[Description of the task]: Leaving the pictures aside, restate all of the data exactly.

______________________________

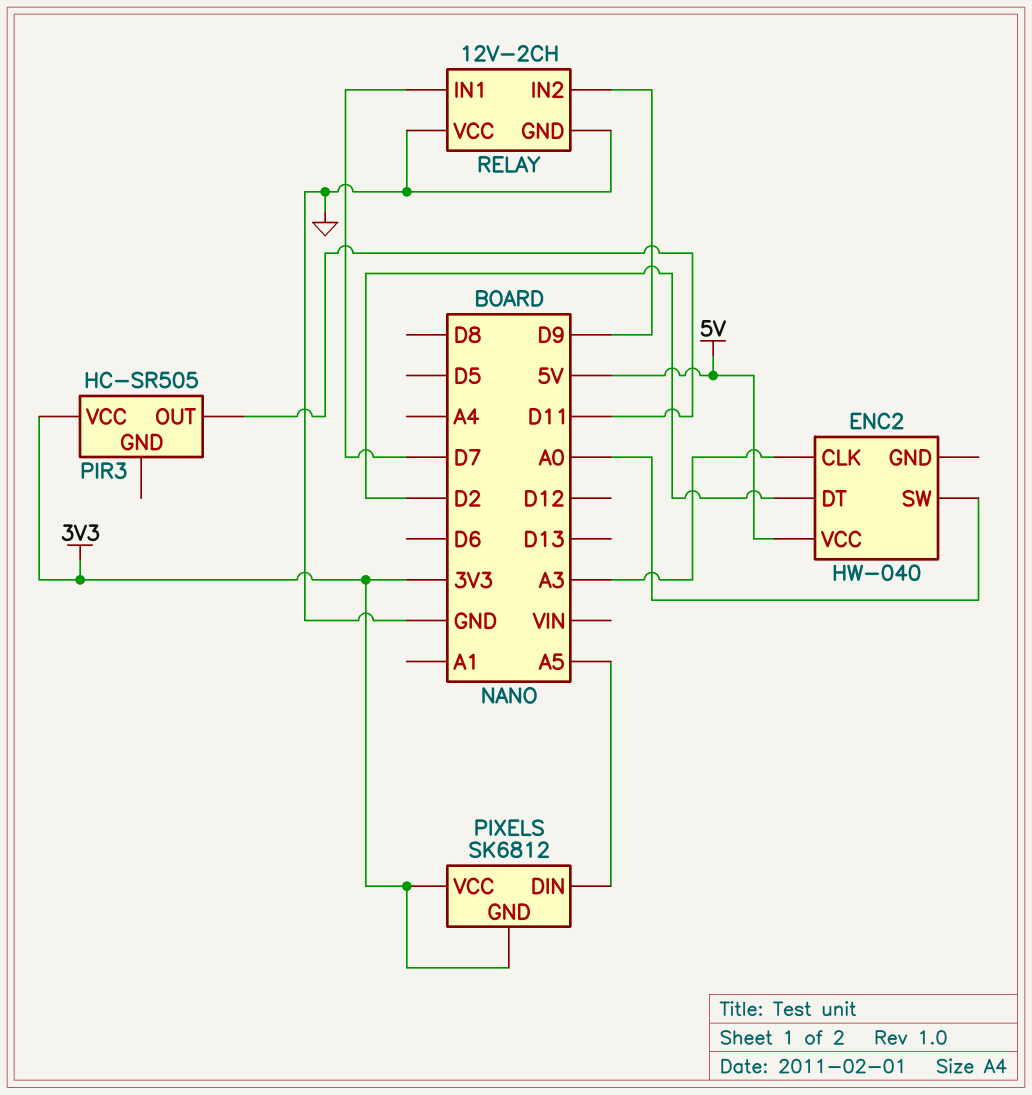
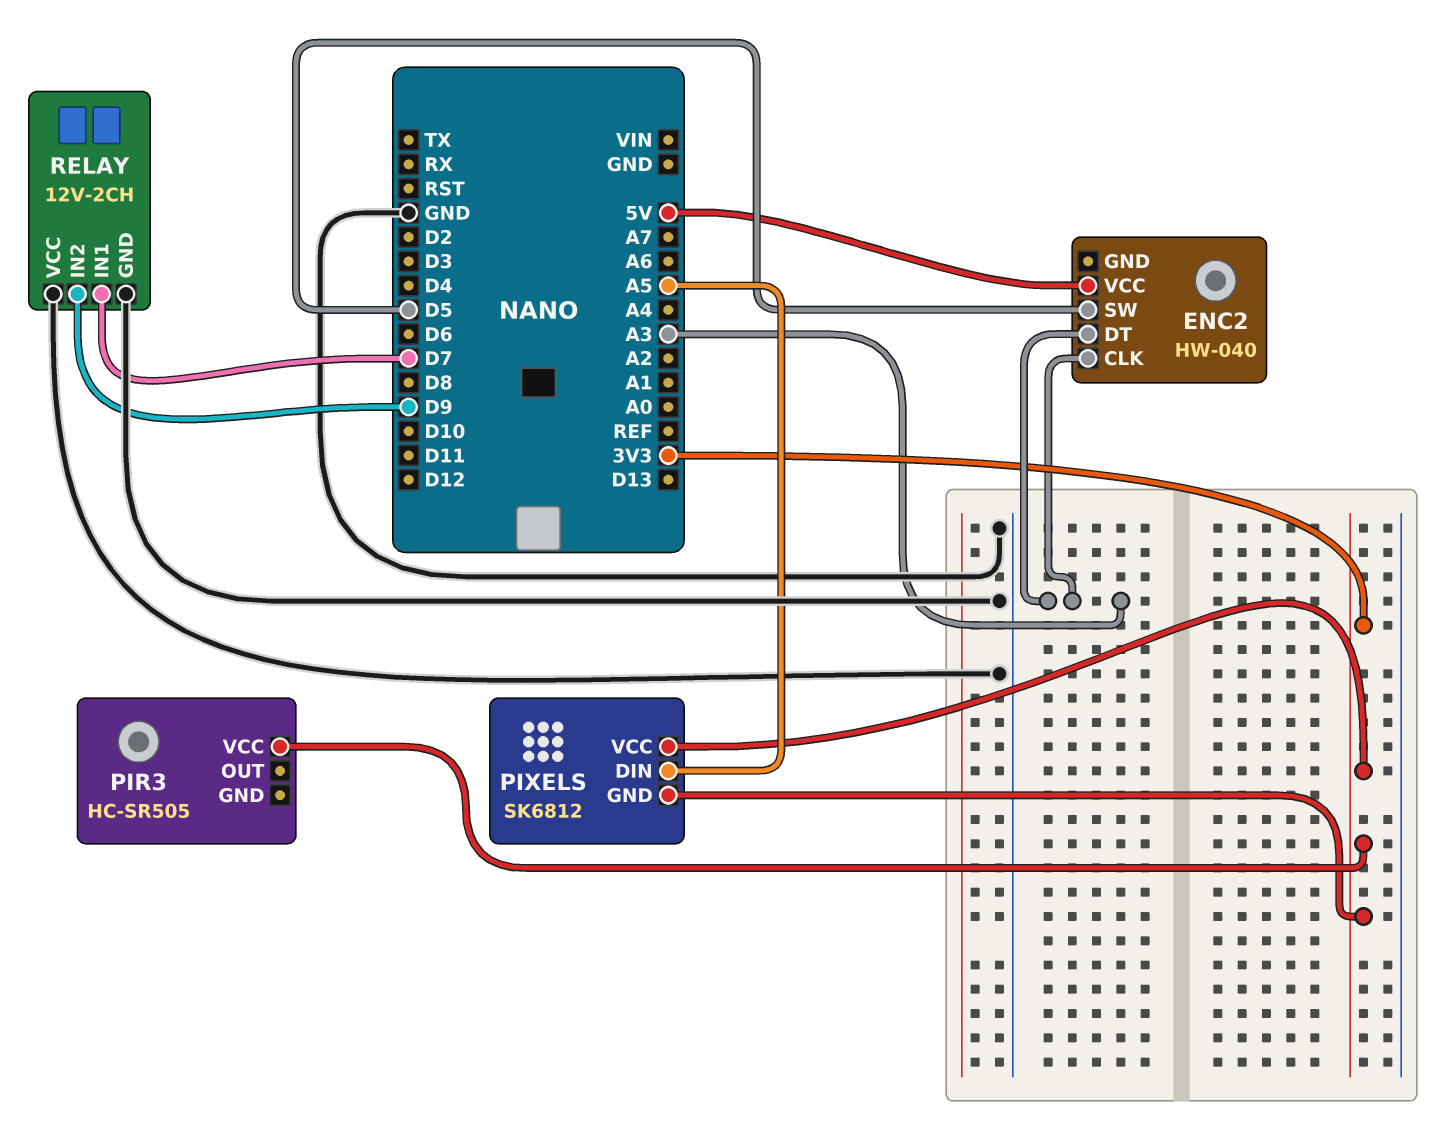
ENC2 pin DT: D2 -> A3
ENC2 pin SW: A0 -> D5
PIR3 pin OUT: D11 -> none

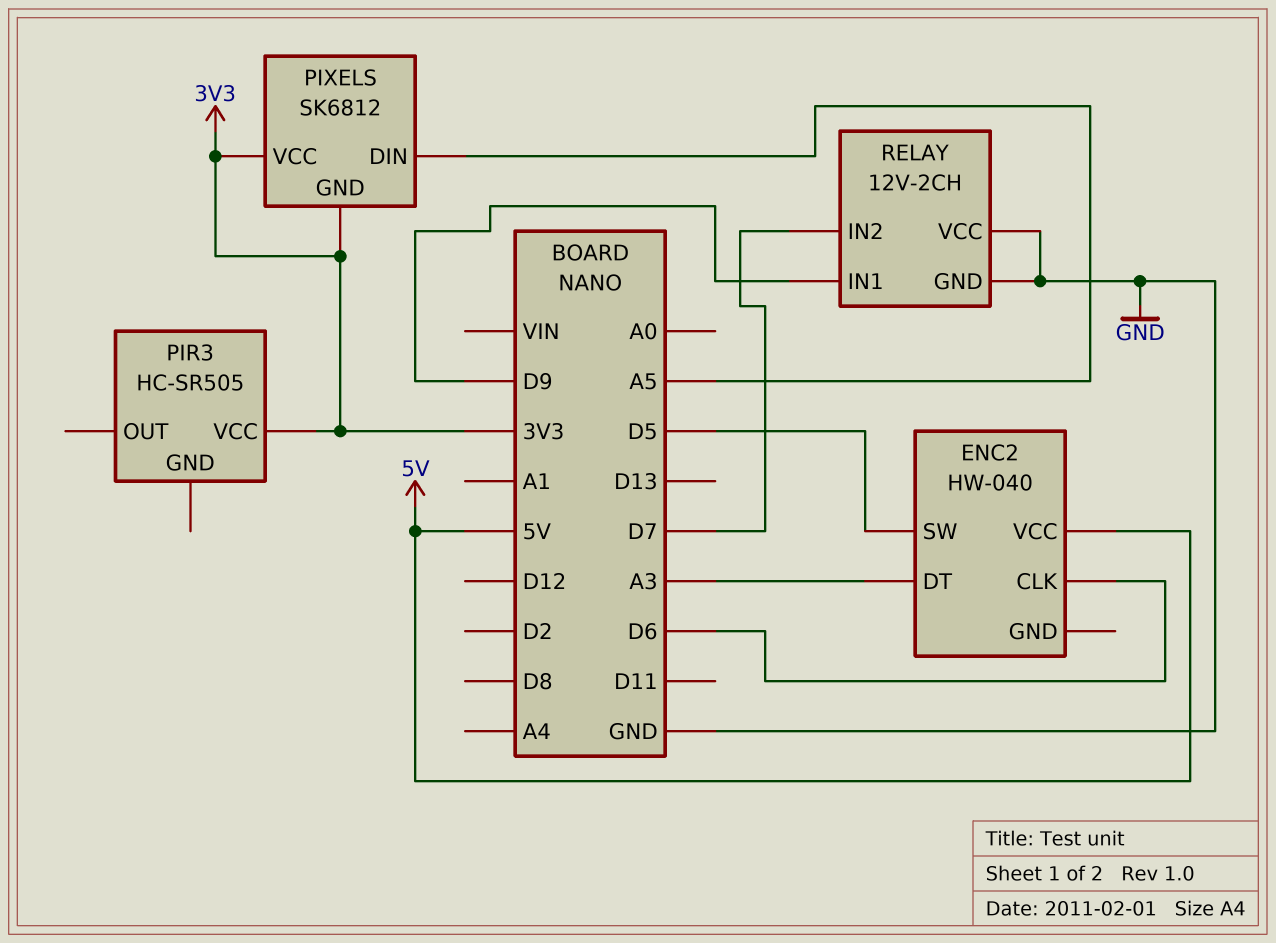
ENC2 pin CLK: A3 -> D6
RELAY pin IN1: D7 -> D9
RELAY pin IN2: D9 -> D7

______________________________

[Answer to the problem]:
ENC2 pin DT: D2 -> A3
ENC2 pin SW: A0 -> D5
PIR3 pin OUT: D11 -> none

ENC2 pin CLK: A3 -> D6
RELAY pin IN1: D7 -> D9
RELAY pin IN2: D9 -> D7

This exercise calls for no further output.